(DATA TO EXAMINE)

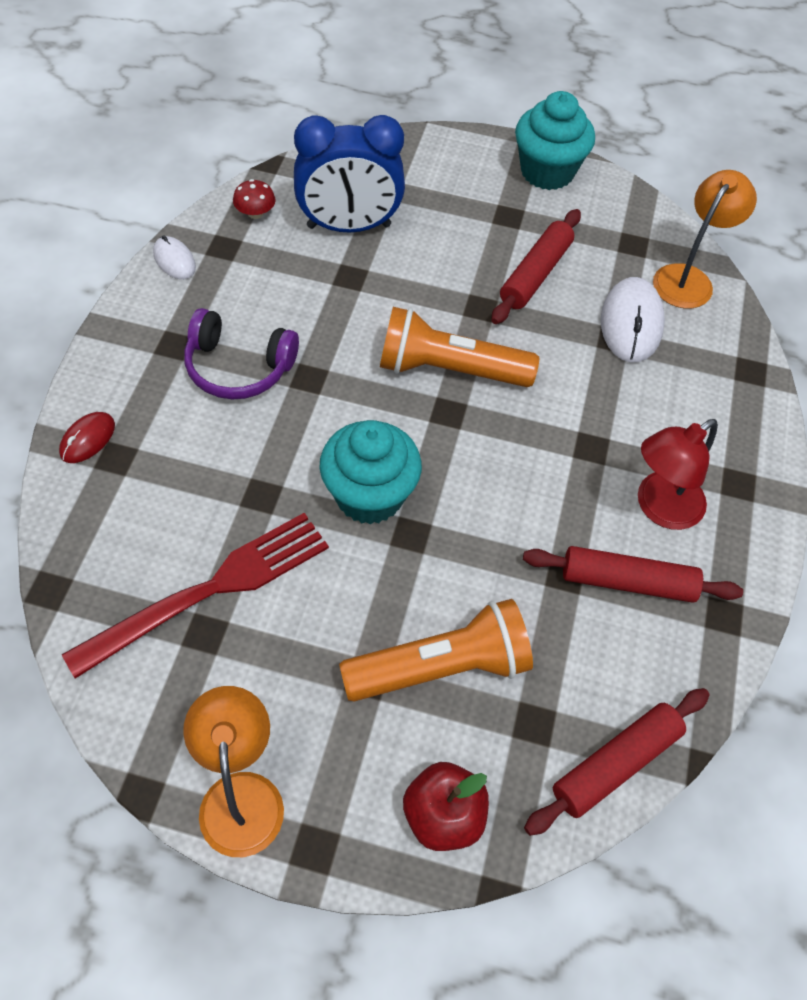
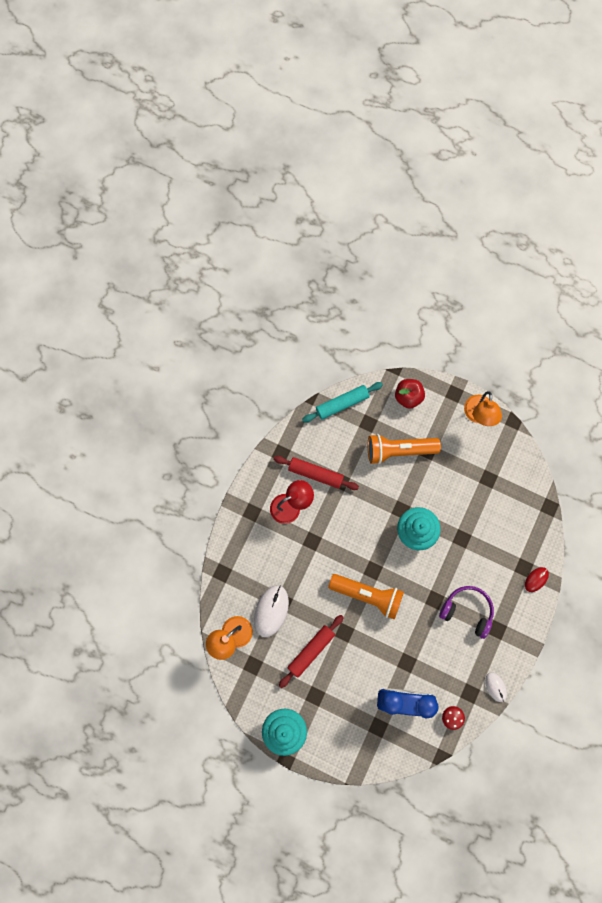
camera: 165 degrees left, 20 degrees up
(210, 590) = (485, 497): red fork -> none
(616, 764) = (342, 403): red rolling pin -> turquoise rolling pin

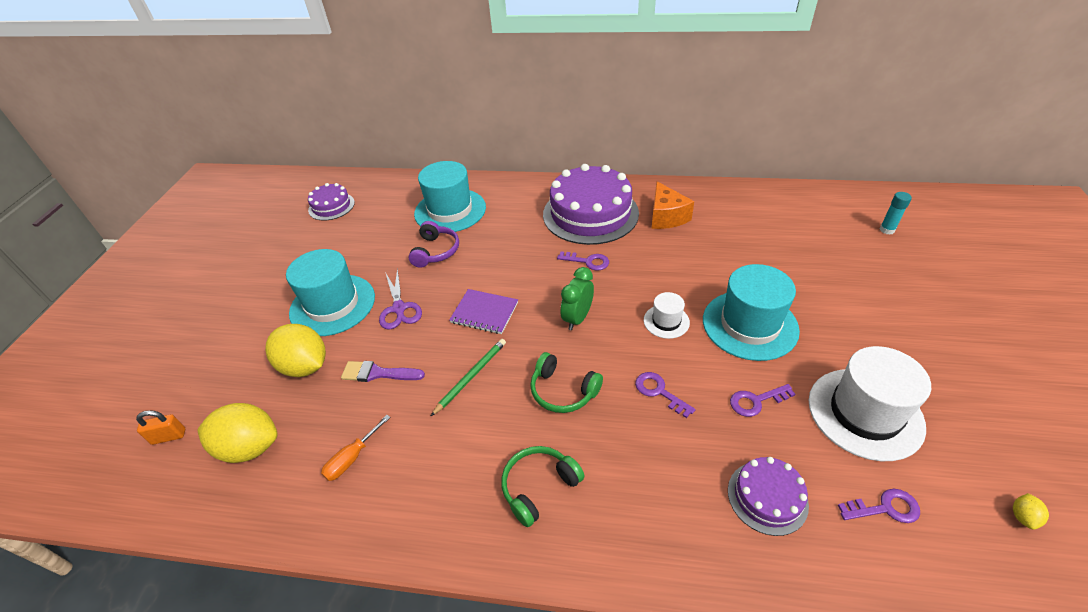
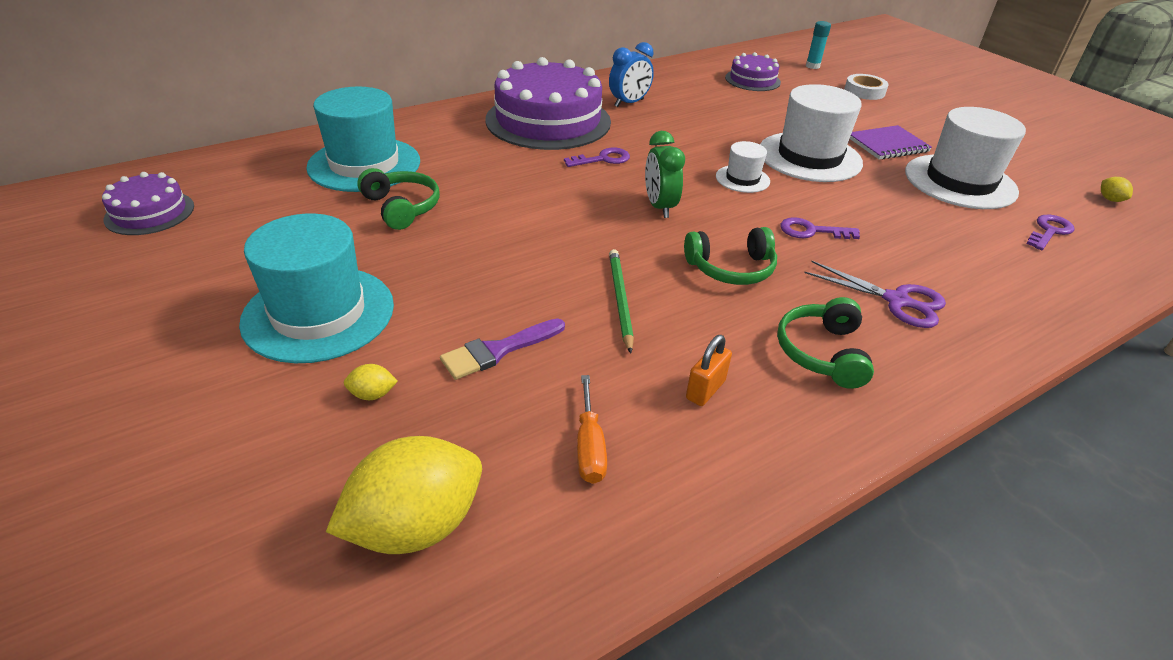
camera: 45 degrees left, 5 degrees down
(169, 436) = (231, 605): orange padlock -> orange padlock (705, 390)
(305, 366) = (373, 394): yellow lemon -> yellow lemon, size x0.40
(399, 308) = (432, 278): purple scissors -> purple scissors (896, 301)
(435, 251) = (401, 207): purple headphones -> green headphones
(484, 313) = (552, 240): purple notebook -> purple notebook (887, 145)
(666, 217) = (629, 103): orange cheese -> blue clock
(750, 325) = (809, 157): turquoise hat -> white hat
(756, 401) = (887, 205): purple key -> none
(767, 497) = (983, 262): purple cake -> purple cake (752, 80)
(904, 277) = (864, 91): none -> white tape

(End DATA TO EXAMINE)

### PROBLEM REQUIREMENTS
Repeat exactly the lines above from the line that contains "(750, 325) = (809, 157): turquoise" through the end. Include both of these ends; leave out everything else.

### PROBLEM SOLUTION
(750, 325) = (809, 157): turquoise hat -> white hat
(756, 401) = (887, 205): purple key -> none
(767, 497) = (983, 262): purple cake -> purple cake (752, 80)
(904, 277) = (864, 91): none -> white tape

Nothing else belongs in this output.